Object correspondence data:
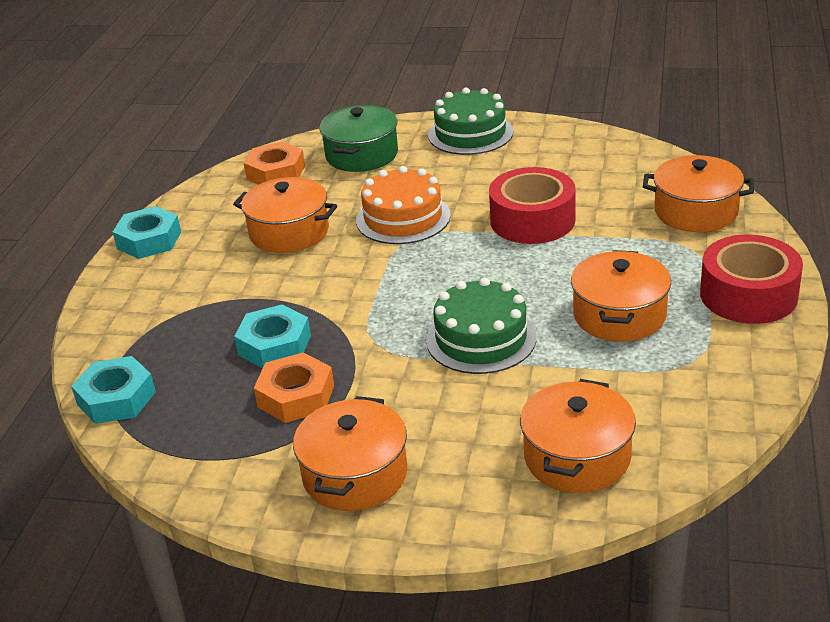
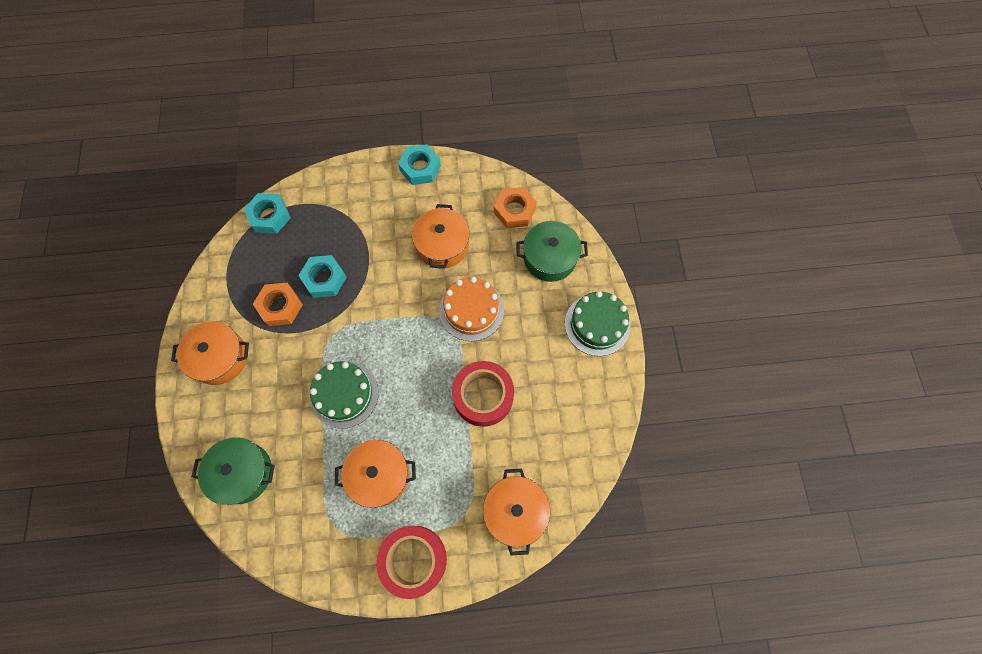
camera: 70 degrees right, 35 degrees up
orange pot [520,379,636,493] -> green pot [192,437,275,505]

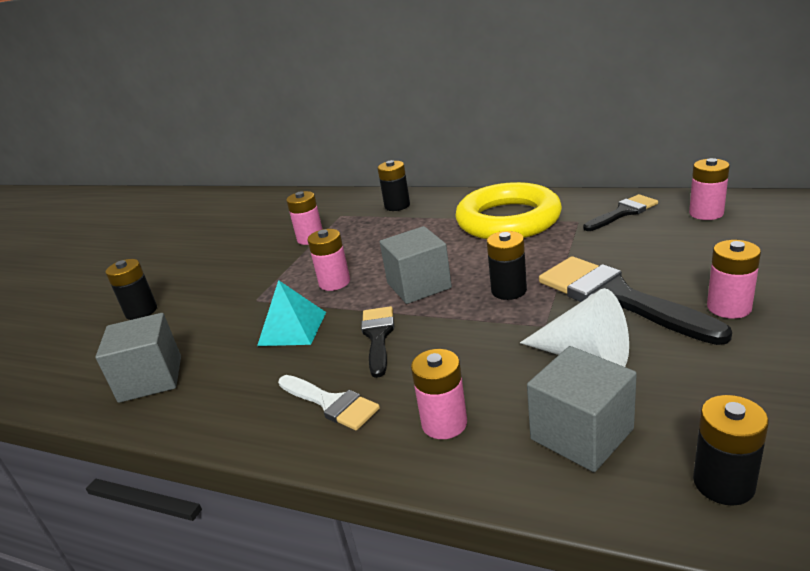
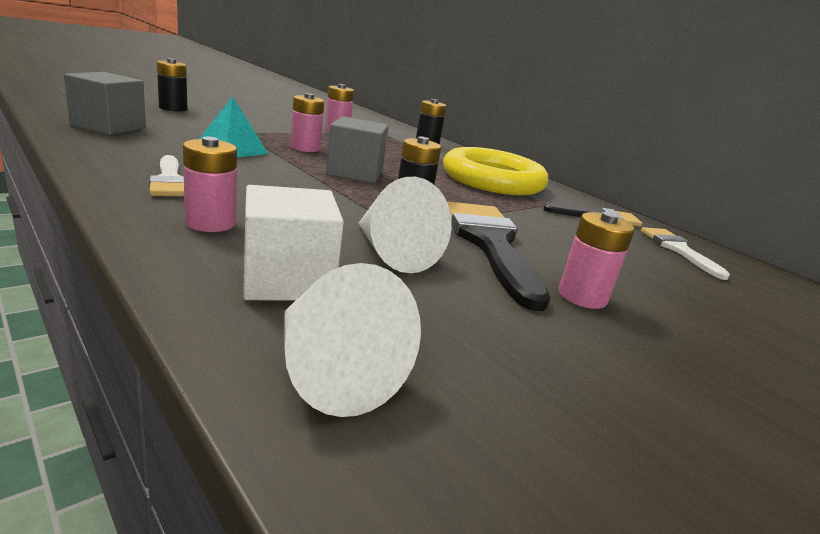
camera: 20 degrees right, 5 degrees down
black brush [361,306,394,378] -> none
grey cube [527,346,637,472] -> white cube [243,185,344,301]
pink battery [689,158,730,220] -> white brush [641,227,730,280]
black battery [693,395,769,506] -> white cone [284,263,421,417]

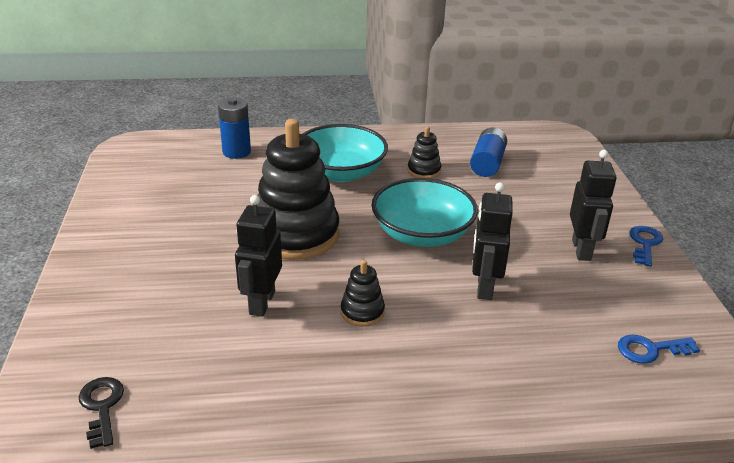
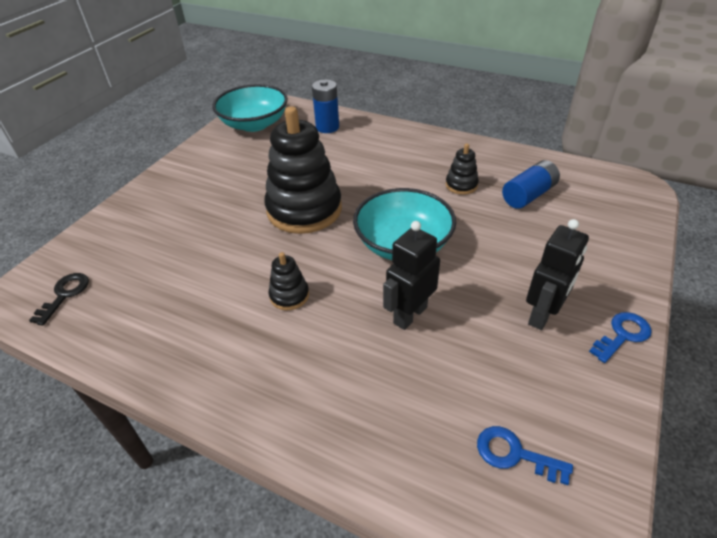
camera: 35 degrees right, 10 degrees up
black robot [235,195,282,317] -> none
turquoise bowl [303,124,388,182] -> turquoise bowl moved to [212,84,288,132]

» TASK
Retype all the data exactly, please, without pictures.

» EXPECTED ANSWER
camera: 70 degrees right, 35 degrees up
orange pot [520,379,636,493] -> green pot [192,437,275,505]

camera: 20 degrees right, 5 degrees down
black brush [361,306,394,378] -> none
grey cube [527,346,637,472] -> white cube [243,185,344,301]
pink battery [689,158,730,220] -> white brush [641,227,730,280]
black battery [693,395,769,506] -> white cone [284,263,421,417]

camera: 35 degrees right, 10 degrees up
black robot [235,195,282,317] -> none
turquoise bowl [303,124,388,182] -> turquoise bowl moved to [212,84,288,132]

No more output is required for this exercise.